## Extracted data entries
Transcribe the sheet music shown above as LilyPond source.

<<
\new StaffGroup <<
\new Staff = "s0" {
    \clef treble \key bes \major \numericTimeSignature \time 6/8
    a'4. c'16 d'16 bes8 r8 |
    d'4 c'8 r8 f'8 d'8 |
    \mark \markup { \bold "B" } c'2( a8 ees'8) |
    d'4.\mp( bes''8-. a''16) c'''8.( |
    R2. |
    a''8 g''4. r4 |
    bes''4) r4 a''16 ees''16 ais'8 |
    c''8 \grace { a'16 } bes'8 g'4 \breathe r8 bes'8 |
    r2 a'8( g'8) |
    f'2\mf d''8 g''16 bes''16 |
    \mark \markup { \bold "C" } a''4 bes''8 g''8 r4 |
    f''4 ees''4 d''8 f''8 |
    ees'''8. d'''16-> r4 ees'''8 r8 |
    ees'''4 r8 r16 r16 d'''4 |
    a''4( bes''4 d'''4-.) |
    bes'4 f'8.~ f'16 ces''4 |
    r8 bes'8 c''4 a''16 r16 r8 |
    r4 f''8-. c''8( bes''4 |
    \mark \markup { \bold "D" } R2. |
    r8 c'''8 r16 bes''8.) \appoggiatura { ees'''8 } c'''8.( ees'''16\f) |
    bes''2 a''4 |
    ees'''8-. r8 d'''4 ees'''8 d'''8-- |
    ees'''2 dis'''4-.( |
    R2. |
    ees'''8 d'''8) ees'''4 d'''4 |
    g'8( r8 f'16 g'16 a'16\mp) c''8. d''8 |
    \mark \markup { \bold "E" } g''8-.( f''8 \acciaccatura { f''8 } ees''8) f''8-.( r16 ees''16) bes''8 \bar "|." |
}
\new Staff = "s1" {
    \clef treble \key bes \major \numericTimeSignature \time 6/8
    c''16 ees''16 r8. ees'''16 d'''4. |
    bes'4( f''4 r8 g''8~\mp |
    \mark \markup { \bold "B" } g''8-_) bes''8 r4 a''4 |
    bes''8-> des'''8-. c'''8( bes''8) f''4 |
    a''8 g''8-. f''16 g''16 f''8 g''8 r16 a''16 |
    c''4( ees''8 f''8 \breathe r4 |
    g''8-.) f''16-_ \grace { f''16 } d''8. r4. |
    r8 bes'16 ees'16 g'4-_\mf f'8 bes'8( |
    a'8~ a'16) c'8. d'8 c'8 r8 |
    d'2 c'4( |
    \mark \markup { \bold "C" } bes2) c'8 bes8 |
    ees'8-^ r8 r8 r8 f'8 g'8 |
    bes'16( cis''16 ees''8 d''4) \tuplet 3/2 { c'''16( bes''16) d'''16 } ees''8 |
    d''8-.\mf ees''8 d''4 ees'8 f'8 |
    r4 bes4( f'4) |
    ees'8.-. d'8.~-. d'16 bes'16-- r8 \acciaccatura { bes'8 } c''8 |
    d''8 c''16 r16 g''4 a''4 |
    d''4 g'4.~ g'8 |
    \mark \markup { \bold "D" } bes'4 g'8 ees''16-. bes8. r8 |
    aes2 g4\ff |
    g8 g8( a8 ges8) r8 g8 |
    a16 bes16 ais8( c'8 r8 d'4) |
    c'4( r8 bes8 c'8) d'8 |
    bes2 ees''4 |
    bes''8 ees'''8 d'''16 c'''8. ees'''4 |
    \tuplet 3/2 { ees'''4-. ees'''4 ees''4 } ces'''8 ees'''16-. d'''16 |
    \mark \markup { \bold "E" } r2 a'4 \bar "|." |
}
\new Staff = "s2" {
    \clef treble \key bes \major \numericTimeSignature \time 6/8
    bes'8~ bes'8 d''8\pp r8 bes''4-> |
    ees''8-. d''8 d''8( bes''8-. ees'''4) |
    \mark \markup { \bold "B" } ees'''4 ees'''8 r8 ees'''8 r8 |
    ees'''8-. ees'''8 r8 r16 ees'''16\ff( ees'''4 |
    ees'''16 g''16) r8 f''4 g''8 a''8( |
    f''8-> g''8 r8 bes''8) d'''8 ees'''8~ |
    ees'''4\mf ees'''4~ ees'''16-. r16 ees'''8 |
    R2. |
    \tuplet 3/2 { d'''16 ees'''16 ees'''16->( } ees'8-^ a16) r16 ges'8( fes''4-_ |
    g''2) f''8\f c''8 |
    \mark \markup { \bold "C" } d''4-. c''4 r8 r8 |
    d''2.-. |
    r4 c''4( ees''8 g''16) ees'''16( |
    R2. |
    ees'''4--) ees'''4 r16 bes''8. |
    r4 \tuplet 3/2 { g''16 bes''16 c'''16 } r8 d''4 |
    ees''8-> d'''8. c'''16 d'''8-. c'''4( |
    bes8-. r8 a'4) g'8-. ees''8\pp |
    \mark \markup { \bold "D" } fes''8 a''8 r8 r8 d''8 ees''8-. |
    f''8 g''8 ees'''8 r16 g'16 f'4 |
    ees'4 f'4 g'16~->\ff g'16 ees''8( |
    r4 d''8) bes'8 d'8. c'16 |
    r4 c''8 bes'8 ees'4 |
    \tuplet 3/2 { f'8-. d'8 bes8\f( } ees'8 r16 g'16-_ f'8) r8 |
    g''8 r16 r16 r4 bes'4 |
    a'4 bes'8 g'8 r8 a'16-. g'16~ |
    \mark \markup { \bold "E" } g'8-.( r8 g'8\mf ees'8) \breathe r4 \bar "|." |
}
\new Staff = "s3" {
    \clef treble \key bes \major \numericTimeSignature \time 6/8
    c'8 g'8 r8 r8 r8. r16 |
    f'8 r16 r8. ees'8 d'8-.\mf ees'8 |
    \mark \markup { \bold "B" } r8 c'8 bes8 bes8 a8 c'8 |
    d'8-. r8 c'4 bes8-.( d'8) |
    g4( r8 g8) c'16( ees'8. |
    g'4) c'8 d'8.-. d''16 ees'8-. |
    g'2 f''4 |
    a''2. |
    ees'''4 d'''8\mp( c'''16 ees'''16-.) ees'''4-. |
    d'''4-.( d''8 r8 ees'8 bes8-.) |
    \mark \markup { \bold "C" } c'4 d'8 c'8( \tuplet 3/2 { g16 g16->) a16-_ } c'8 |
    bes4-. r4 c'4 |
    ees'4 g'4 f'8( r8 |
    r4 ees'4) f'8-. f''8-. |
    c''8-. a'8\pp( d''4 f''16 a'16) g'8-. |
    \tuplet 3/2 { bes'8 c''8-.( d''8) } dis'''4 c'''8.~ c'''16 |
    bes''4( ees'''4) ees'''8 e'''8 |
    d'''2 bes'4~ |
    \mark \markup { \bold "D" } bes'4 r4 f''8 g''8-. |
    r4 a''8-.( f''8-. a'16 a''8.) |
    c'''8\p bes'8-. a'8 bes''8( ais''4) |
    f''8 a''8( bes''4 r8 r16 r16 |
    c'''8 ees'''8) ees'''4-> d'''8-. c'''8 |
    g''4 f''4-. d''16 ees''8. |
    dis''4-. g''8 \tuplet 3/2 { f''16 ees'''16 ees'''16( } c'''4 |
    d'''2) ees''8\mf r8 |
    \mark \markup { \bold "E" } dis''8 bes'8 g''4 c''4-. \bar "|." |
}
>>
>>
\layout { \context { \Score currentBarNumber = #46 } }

## DESCRIPTION OF THE TASK
Find each line in the records that contains the string "acciaccatura" and copy those lines out.

## RESPONSE
    \mark \markup { \bold "E" } g''8-.( f''8 \acciaccatura { f''8 } ees''8) f''8-.( r16 ees''16) bes''8 \bar "|." |
    ees'8.-. d'8.~-. d'16 bes'16-- r8 \acciaccatura { bes'8 } c''8 |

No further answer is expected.